◆ **Task description**: The required output is the exact run of lines below that opens at the line with "(854, 402) = (643, 363): brown" and closes at the line with "(1043, 436) = (761, 517): turquoise".

The input START

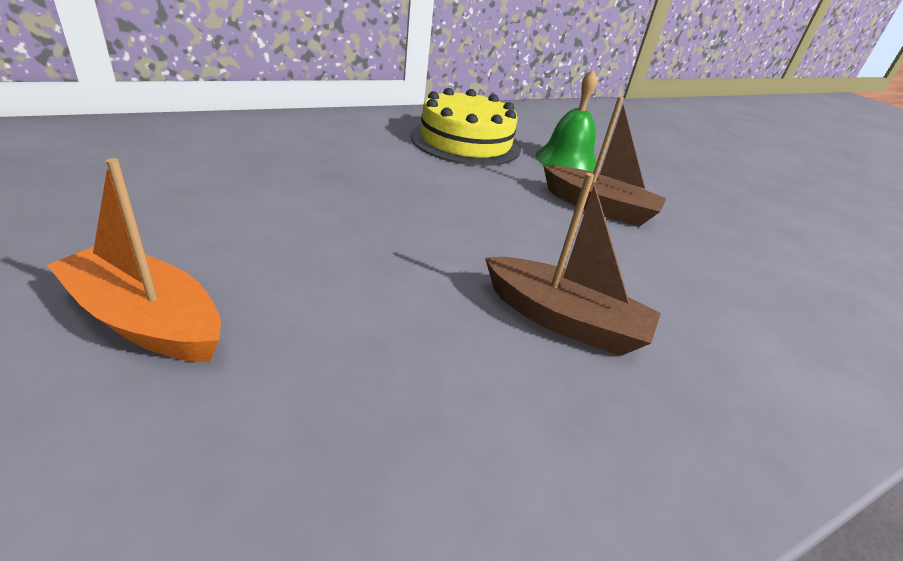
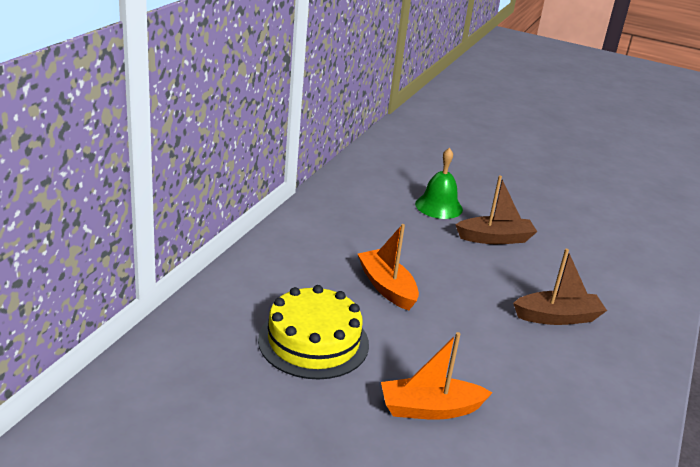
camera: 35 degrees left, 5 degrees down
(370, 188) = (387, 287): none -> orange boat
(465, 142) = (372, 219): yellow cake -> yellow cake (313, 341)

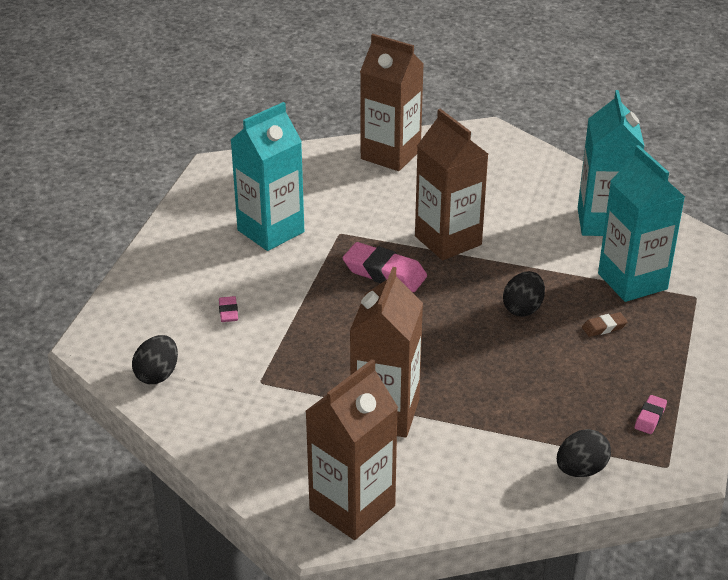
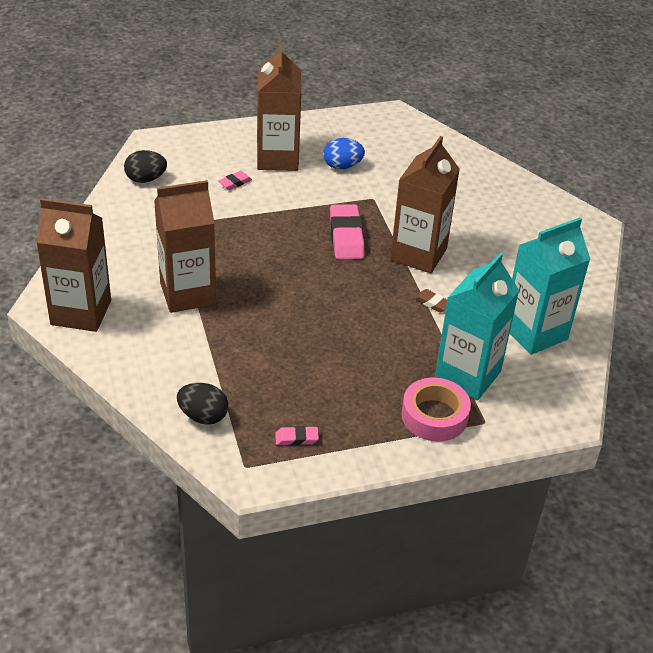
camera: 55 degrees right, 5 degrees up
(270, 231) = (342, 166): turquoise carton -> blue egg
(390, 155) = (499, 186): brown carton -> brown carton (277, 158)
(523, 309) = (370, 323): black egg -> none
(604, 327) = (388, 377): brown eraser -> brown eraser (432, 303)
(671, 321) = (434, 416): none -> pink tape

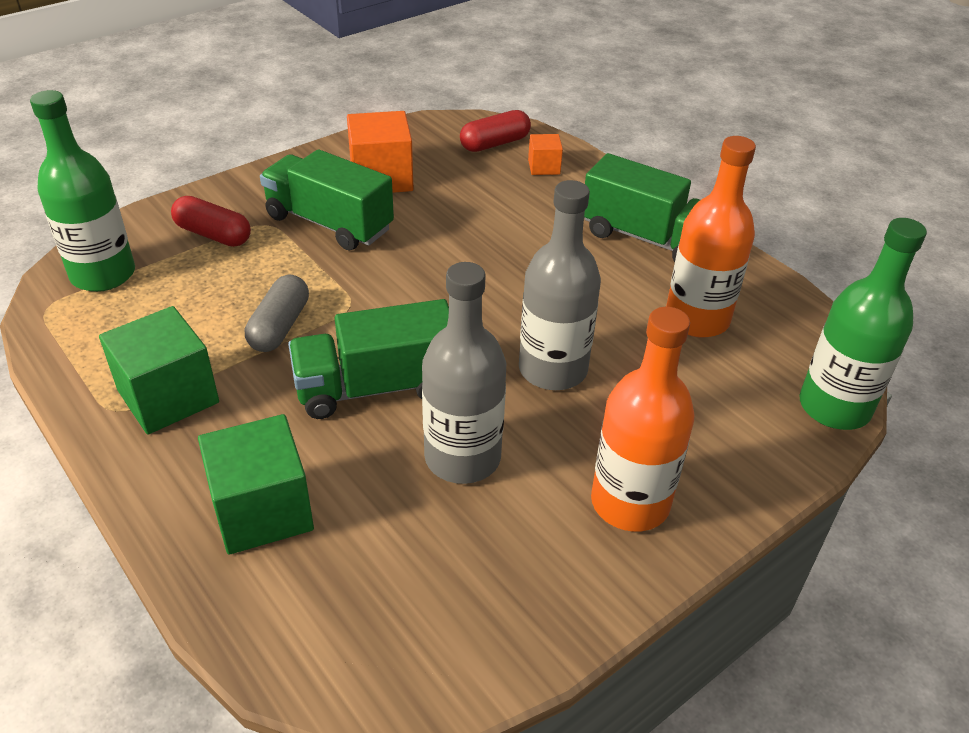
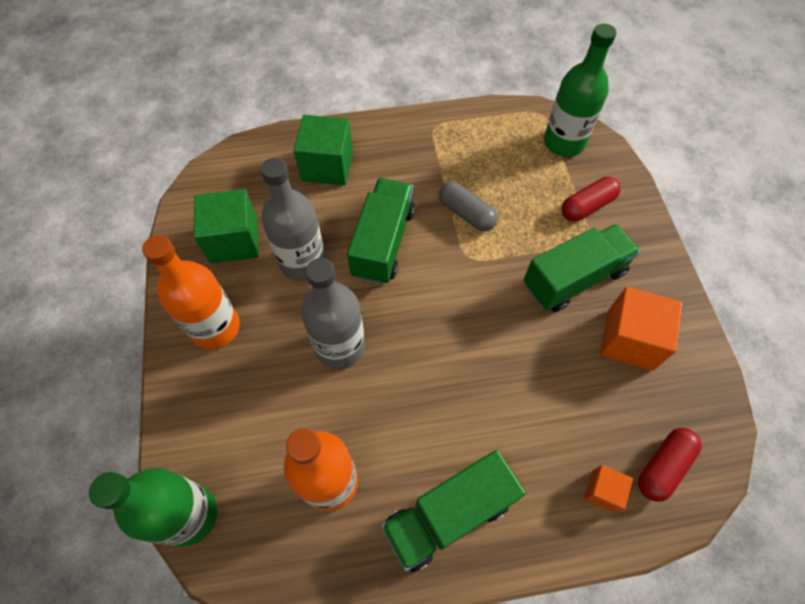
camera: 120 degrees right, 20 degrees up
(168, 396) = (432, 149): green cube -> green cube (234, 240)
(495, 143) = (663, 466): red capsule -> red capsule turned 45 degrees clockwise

The input END
The input START

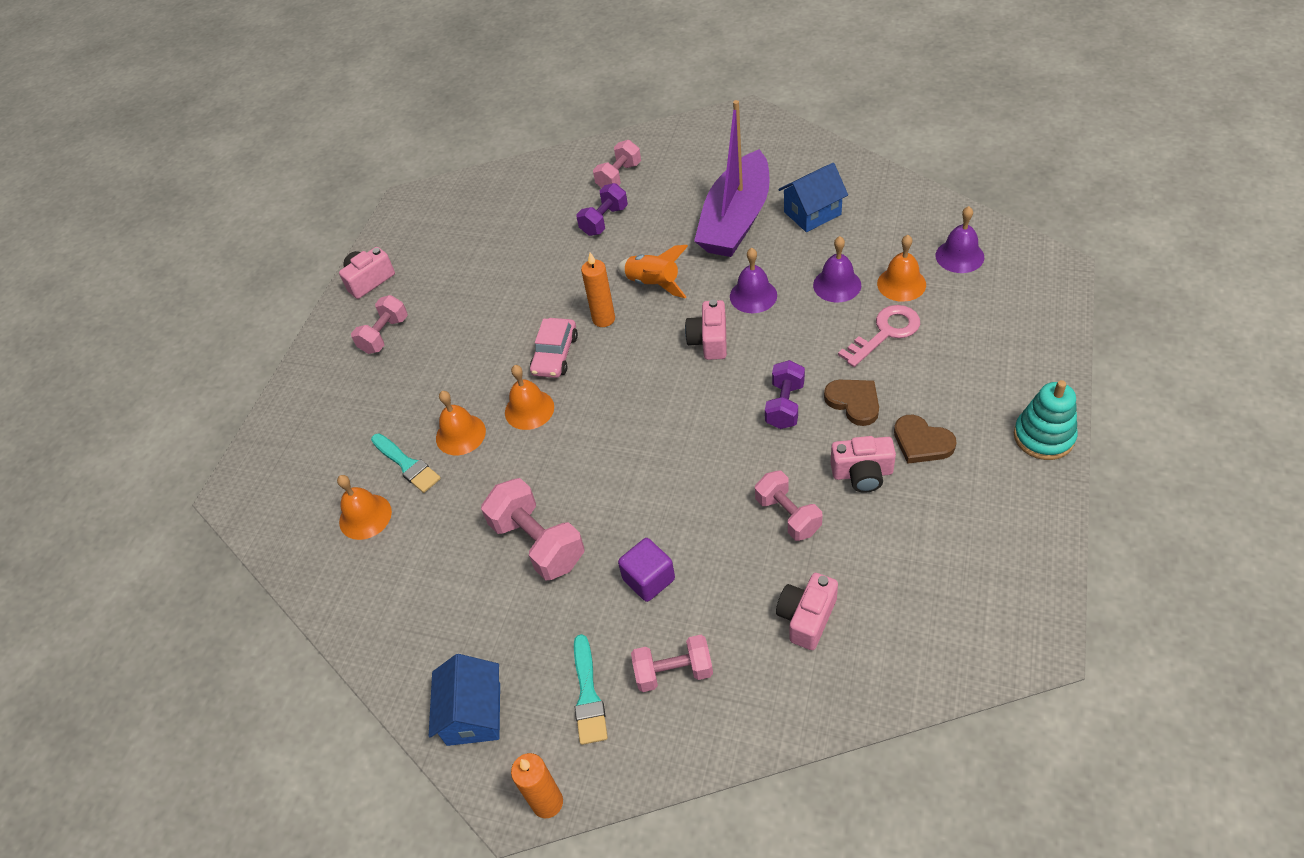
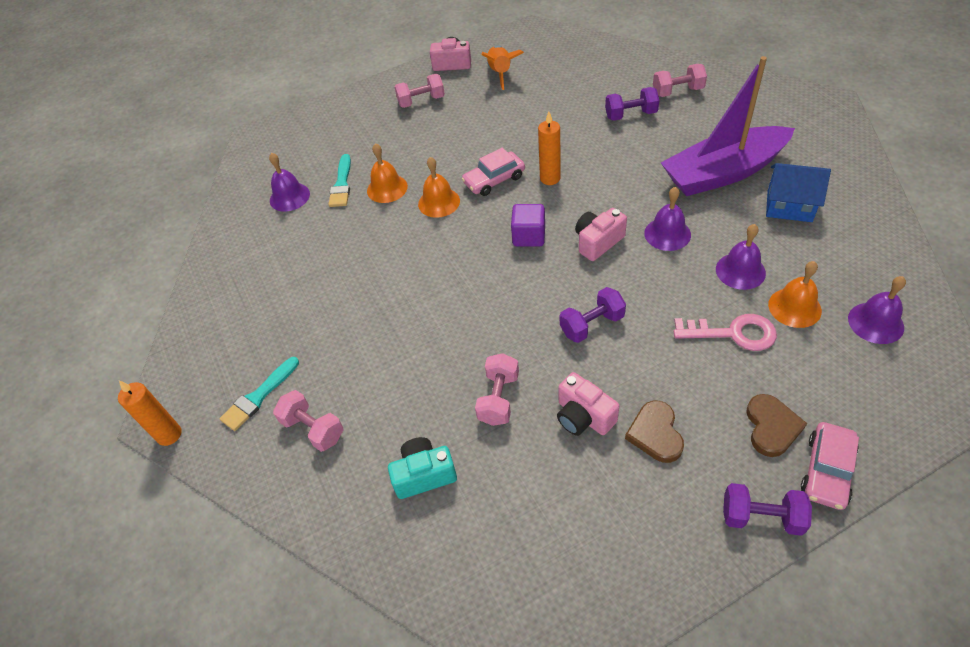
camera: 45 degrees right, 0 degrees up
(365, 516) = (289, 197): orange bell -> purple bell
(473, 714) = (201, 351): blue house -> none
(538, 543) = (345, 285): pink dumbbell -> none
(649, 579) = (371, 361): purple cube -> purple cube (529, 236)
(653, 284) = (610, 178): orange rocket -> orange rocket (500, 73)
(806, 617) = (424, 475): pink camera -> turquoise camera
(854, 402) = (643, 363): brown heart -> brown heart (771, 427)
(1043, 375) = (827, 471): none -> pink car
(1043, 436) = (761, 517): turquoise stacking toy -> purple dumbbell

The input END
The input START

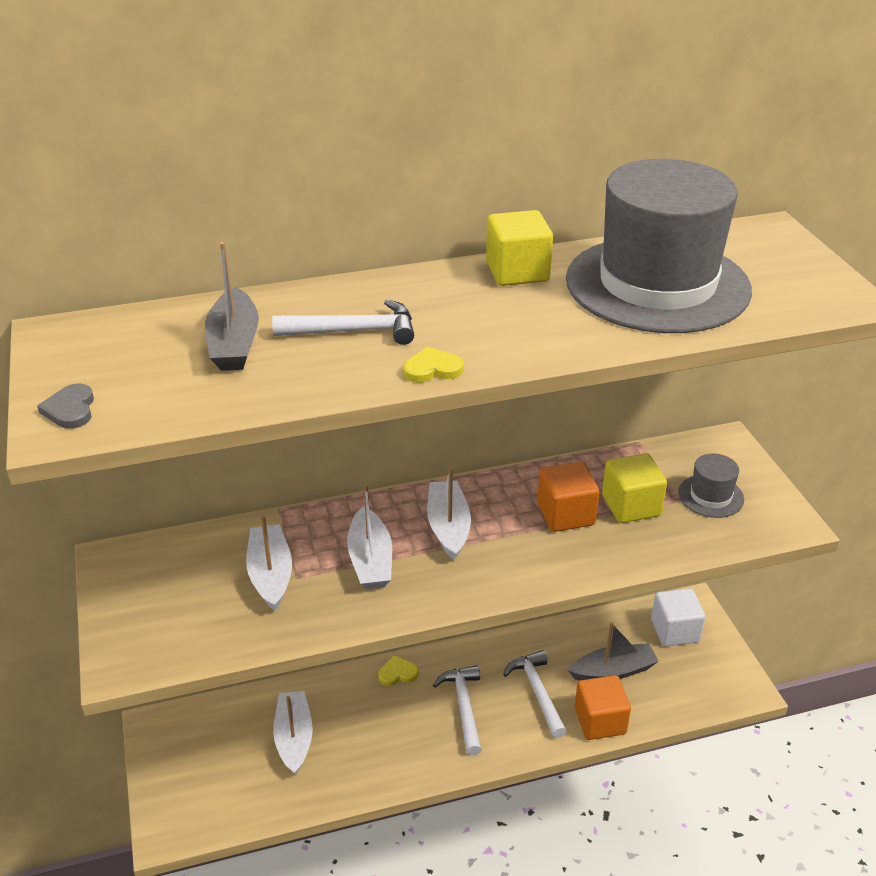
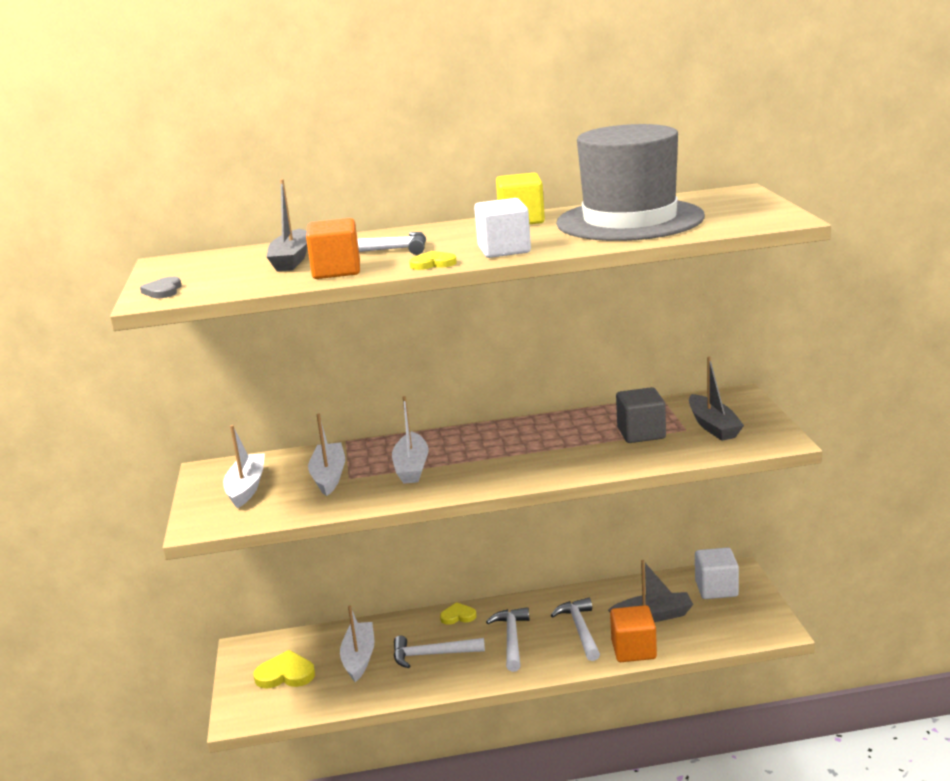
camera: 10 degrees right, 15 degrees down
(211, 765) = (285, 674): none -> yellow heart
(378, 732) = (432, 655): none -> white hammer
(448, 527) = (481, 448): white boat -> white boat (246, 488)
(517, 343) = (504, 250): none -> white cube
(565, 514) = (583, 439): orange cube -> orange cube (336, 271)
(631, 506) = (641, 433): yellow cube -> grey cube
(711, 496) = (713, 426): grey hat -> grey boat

The input END

◆ **Answer section**:
(854, 402) = (643, 363): brown heart -> brown heart (771, 427)
(1043, 375) = (827, 471): none -> pink car
(1043, 436) = (761, 517): turquoise stacking toy -> purple dumbbell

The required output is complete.